_DATASET EXCERPTS_

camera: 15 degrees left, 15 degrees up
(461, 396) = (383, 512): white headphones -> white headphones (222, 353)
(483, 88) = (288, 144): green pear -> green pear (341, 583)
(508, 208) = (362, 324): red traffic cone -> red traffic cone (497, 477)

* * *

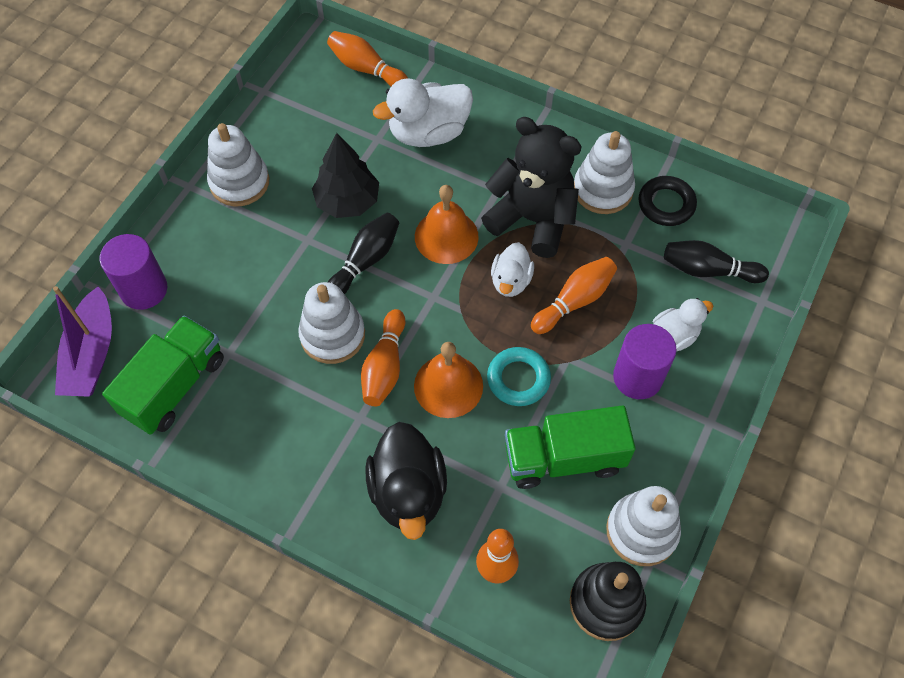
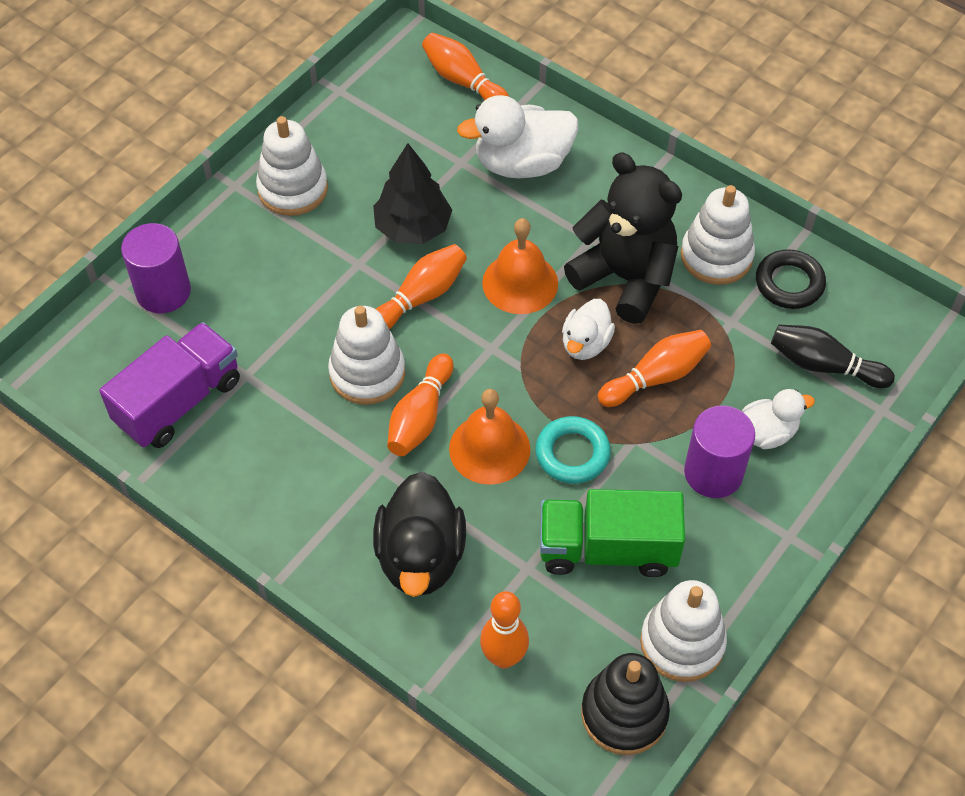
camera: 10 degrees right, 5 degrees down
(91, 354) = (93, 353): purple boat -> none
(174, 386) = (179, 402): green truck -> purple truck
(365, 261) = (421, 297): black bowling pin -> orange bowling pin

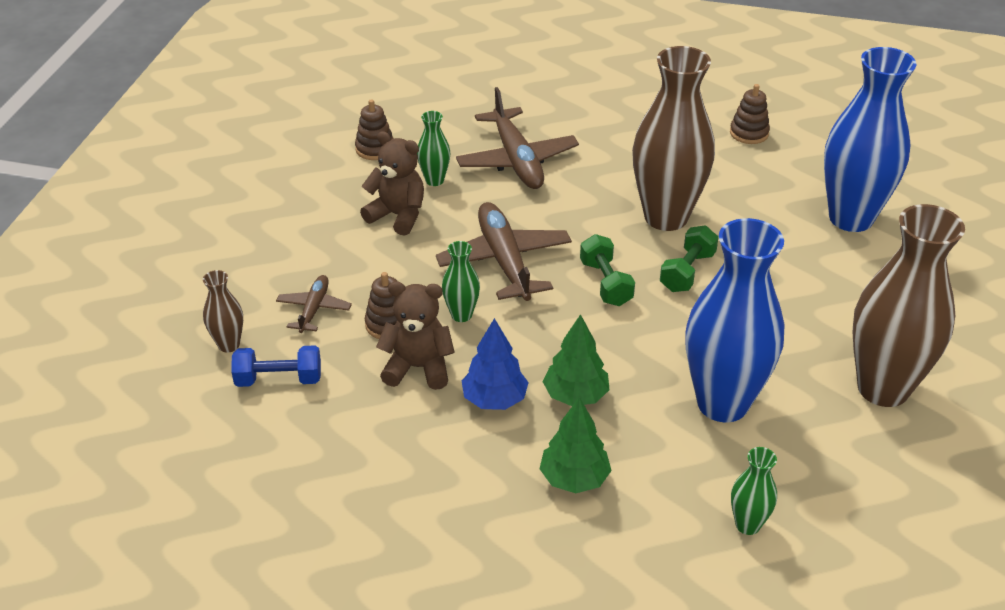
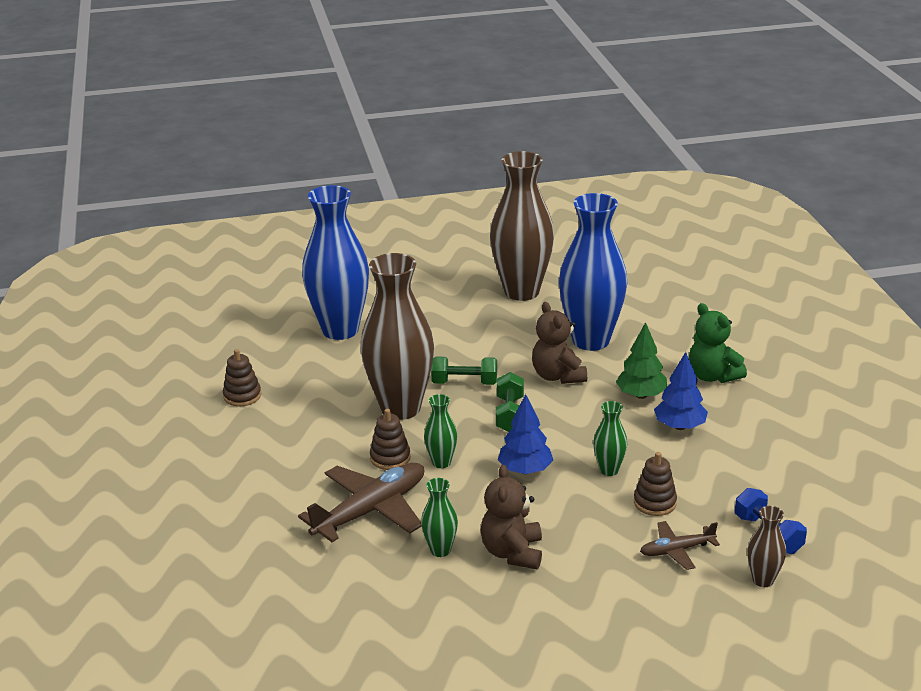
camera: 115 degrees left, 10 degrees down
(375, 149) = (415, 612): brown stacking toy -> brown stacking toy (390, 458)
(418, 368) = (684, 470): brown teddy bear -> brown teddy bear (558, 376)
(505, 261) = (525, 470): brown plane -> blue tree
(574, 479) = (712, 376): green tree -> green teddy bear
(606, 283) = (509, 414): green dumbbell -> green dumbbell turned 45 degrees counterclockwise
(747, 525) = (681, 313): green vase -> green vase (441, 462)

_DIRECTIONS FOR THIS TASK_
Show each line of the material that includes the string "teddy" by copying it.

_WRITTEN RESPONSE_
(418, 368) = (684, 470): brown teddy bear -> brown teddy bear (558, 376)
(574, 479) = (712, 376): green tree -> green teddy bear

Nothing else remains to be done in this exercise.